No output is needed beyond the number of lines in the listing that contain the word "none".

--- RECORDS PROVIDED Enclosed Below ---

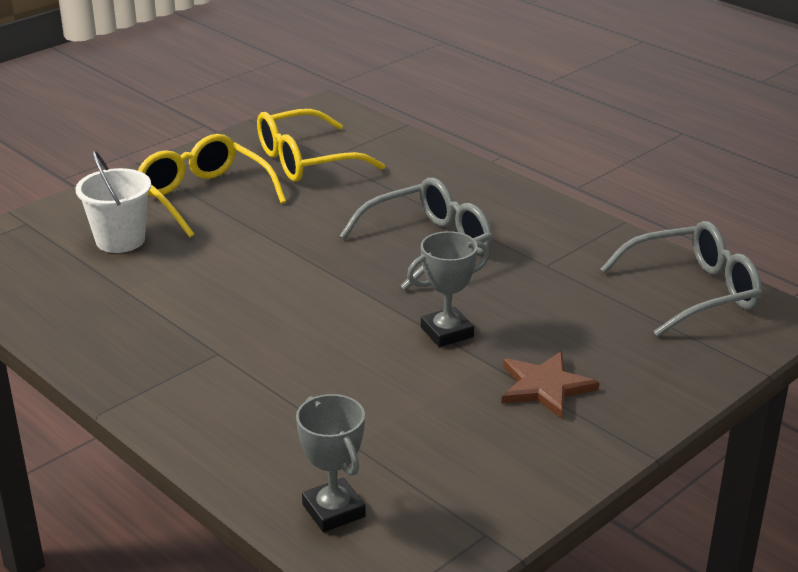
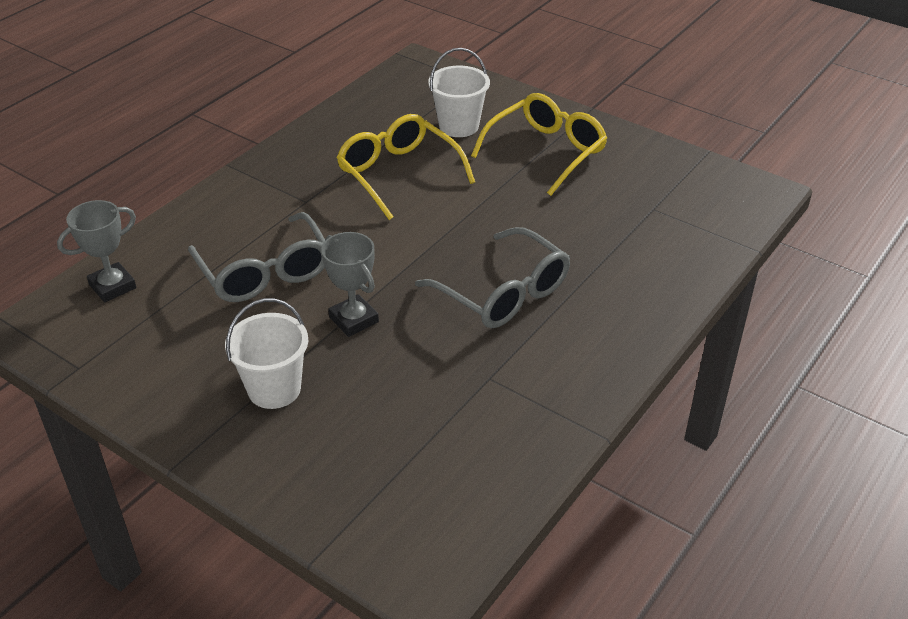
camera: 80 degrees right, 10 degrees up
(306, 161) = (639, 196): yellow glasses -> yellow glasses (398, 174)
(545, 387) = (274, 389): brown star -> white bucket
(693, 292) = (463, 499): grey glasses -> grey glasses (265, 272)

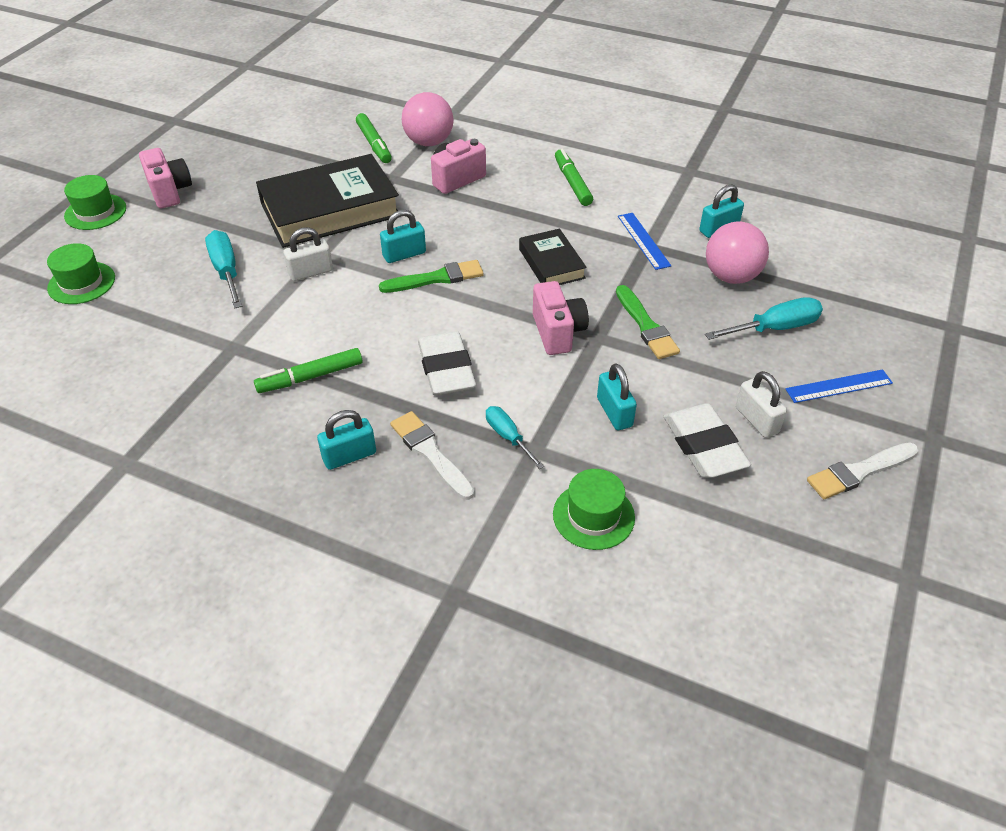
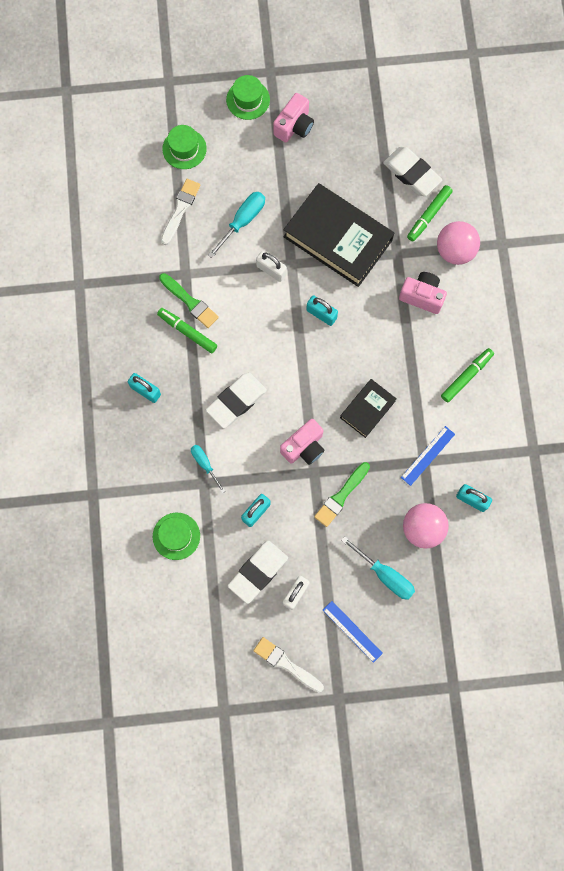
camera: 60 degrees right, 30 degrees up
(318, 138) = (412, 173): none -> white eraser
(430, 453) = (171, 430): white brush -> white brush (180, 209)
(436, 278) = (310, 348): green brush -> green brush (190, 302)
(508, 437) = (205, 464): turquoise screwdriver -> turquoise screwdriver turned 60 degrees counterclockwise

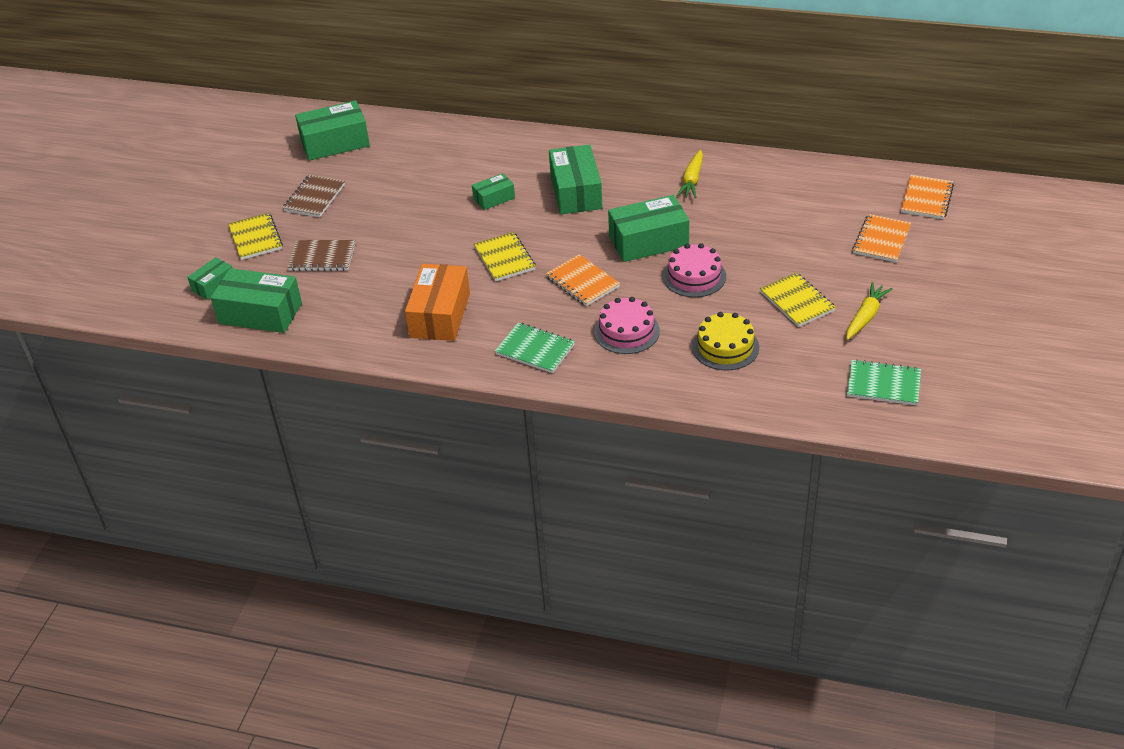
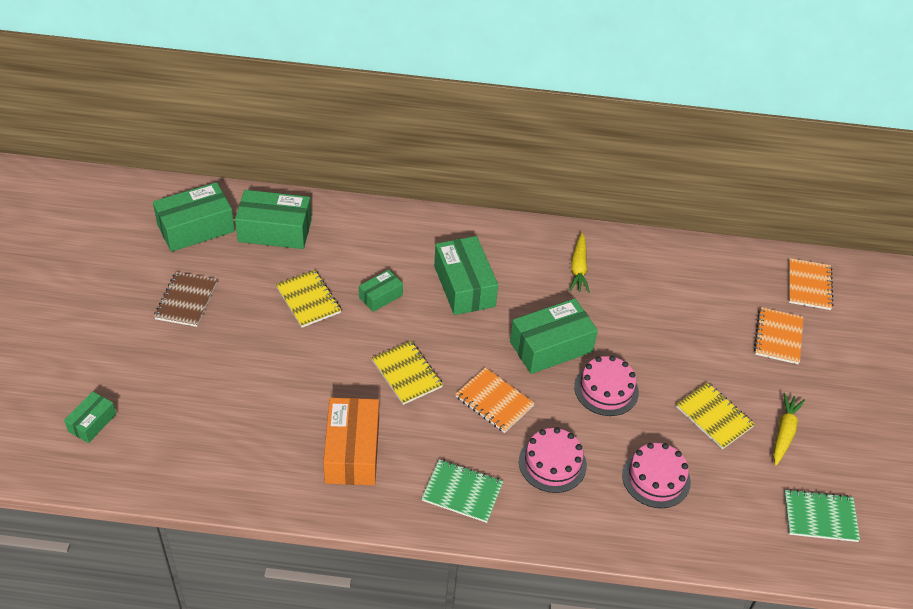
camera: 15 degrees left, 5 degrees up
(255, 238) = (129, 356): yellow notebook -> yellow notebook (308, 300)
(260, 313) = (152, 459): green box -> green box (275, 230)
(322, 257) = (209, 380): brown notebook -> none
(725, 347) = (656, 478): yellow cake -> pink cake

--- End of Enclosed RECORDS PROVIDED ---

▸ **WRITTEN ANSWER**: 2